- **What to produce**
What follows is a set of records; restate each one word for word and drop the pictures.

(Structured diff data)
--
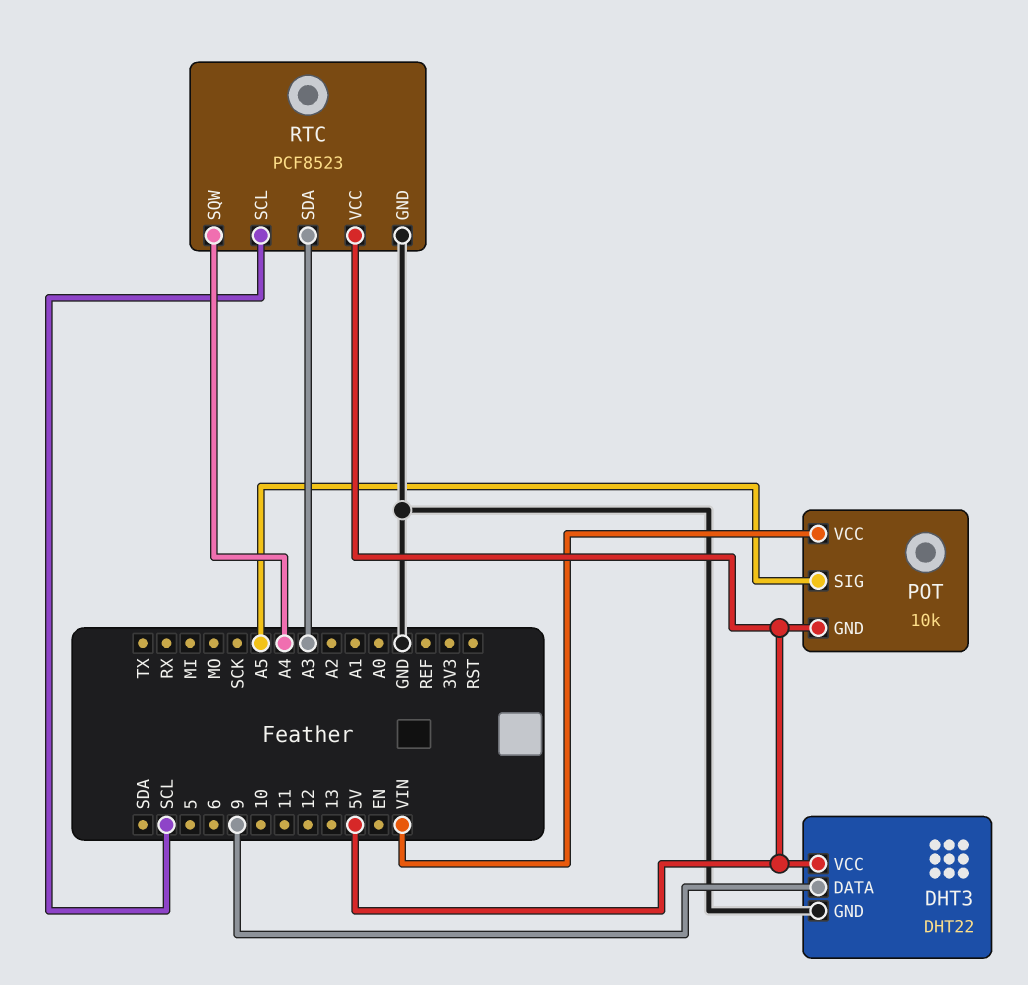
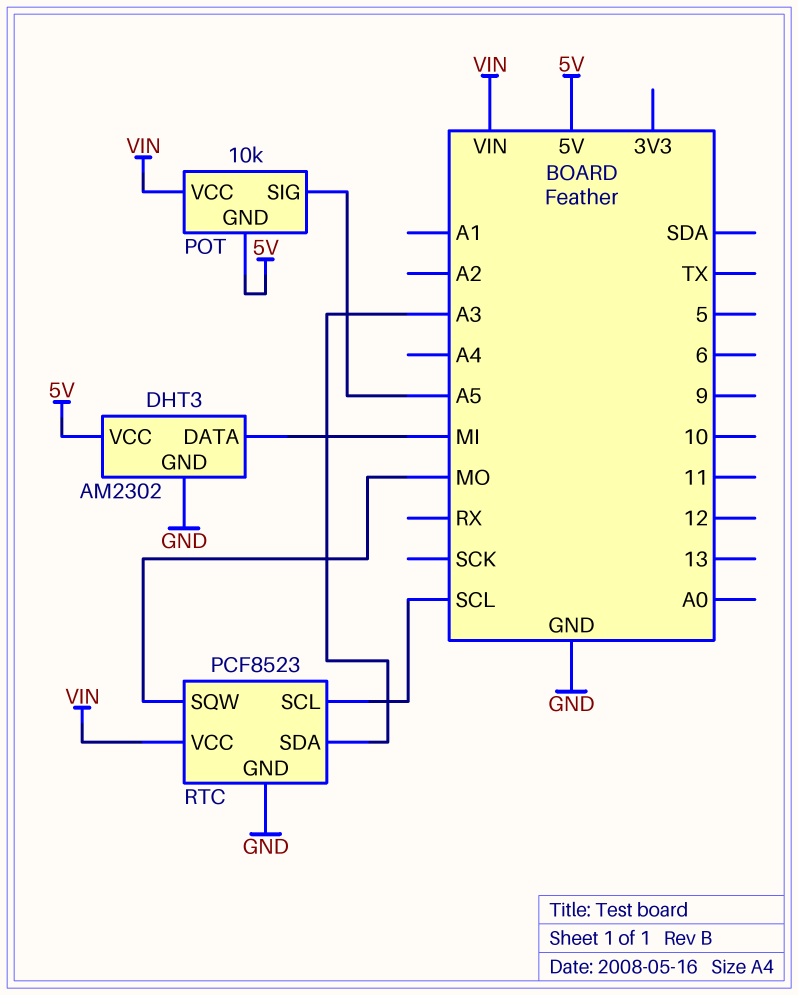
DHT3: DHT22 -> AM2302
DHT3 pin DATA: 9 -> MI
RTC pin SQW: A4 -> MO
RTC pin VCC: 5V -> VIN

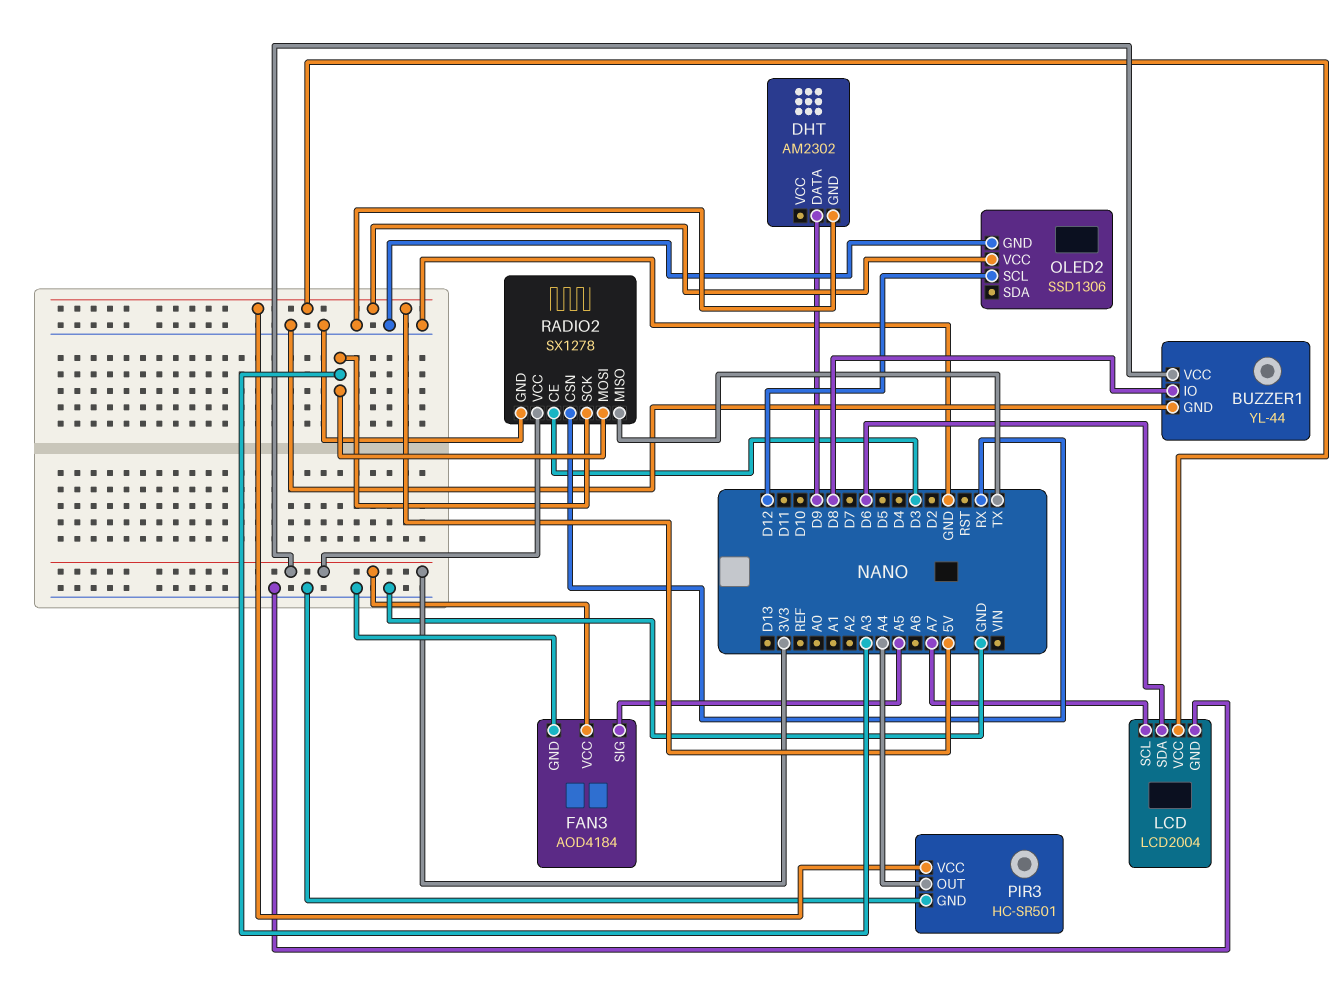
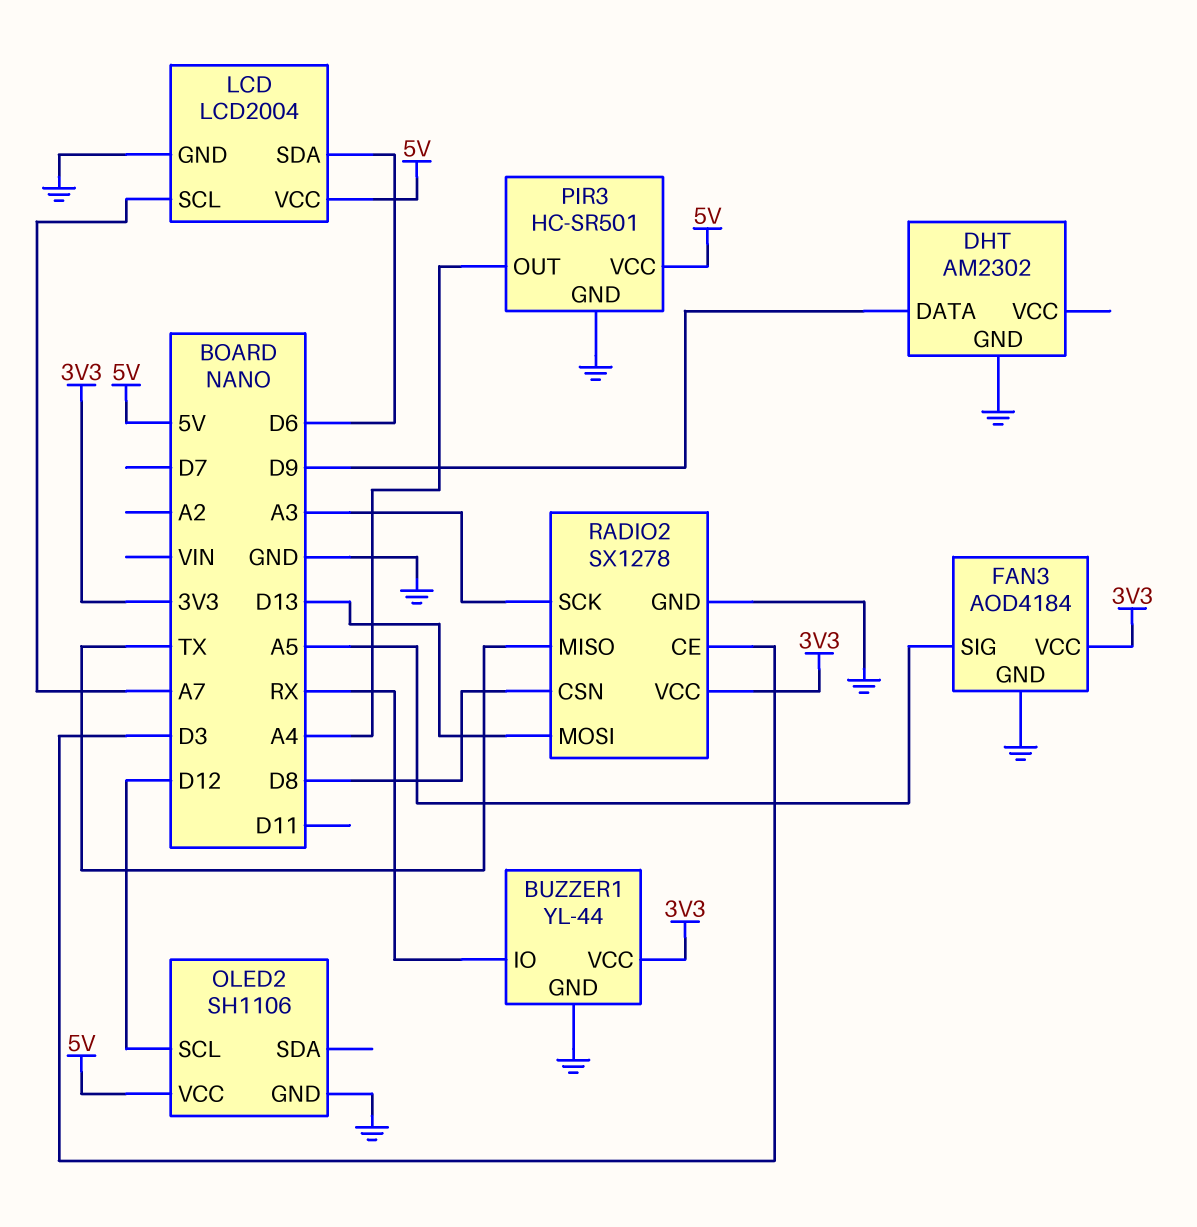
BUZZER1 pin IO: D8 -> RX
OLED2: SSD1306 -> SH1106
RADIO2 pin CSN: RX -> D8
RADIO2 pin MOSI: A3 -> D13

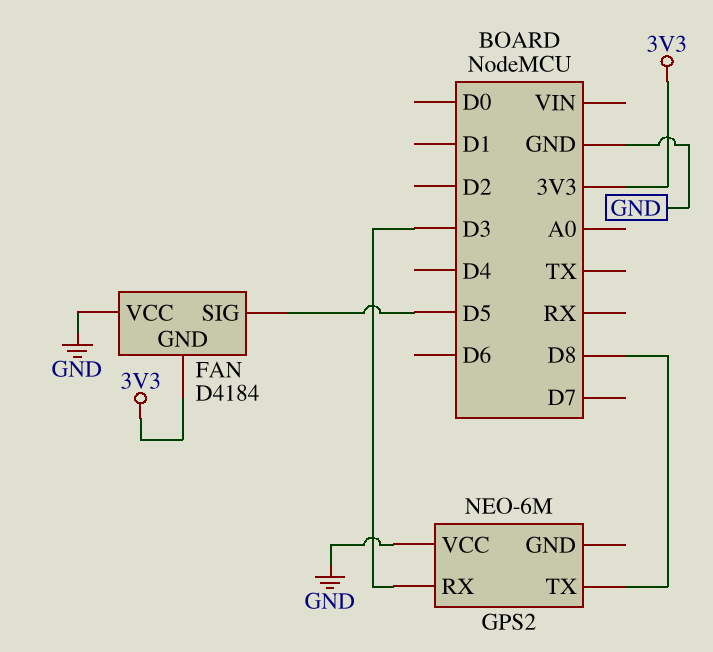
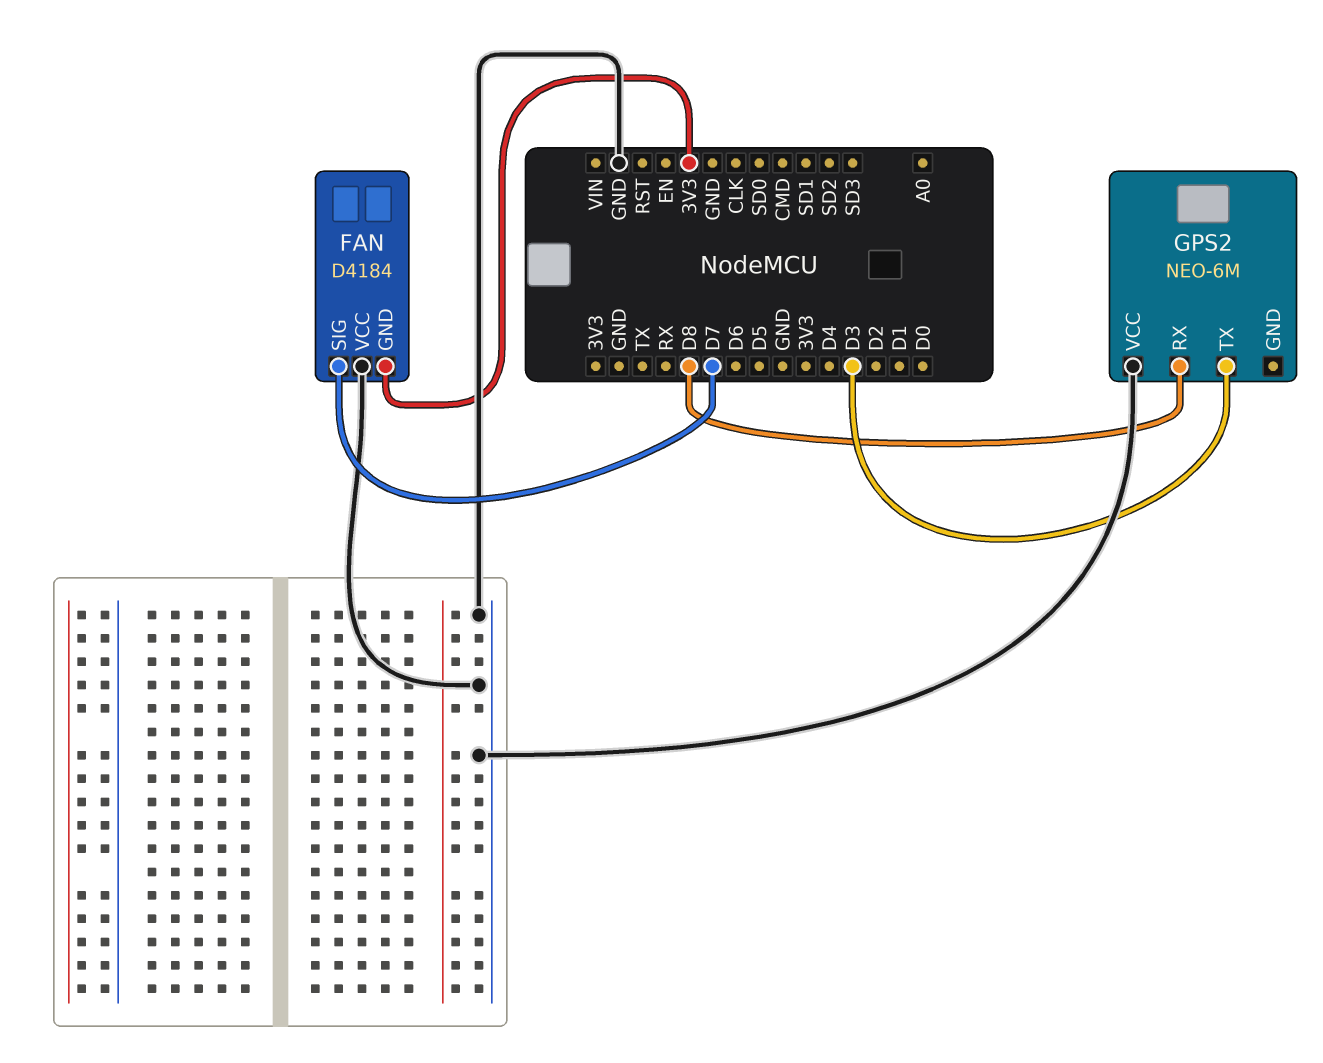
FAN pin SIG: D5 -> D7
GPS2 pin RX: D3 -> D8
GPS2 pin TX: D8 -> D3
--
- **Task output**
DHT3: DHT22 -> AM2302
DHT3 pin DATA: 9 -> MI
RTC pin SQW: A4 -> MO
RTC pin VCC: 5V -> VIN

BUZZER1 pin IO: D8 -> RX
OLED2: SSD1306 -> SH1106
RADIO2 pin CSN: RX -> D8
RADIO2 pin MOSI: A3 -> D13

FAN pin SIG: D5 -> D7
GPS2 pin RX: D3 -> D8
GPS2 pin TX: D8 -> D3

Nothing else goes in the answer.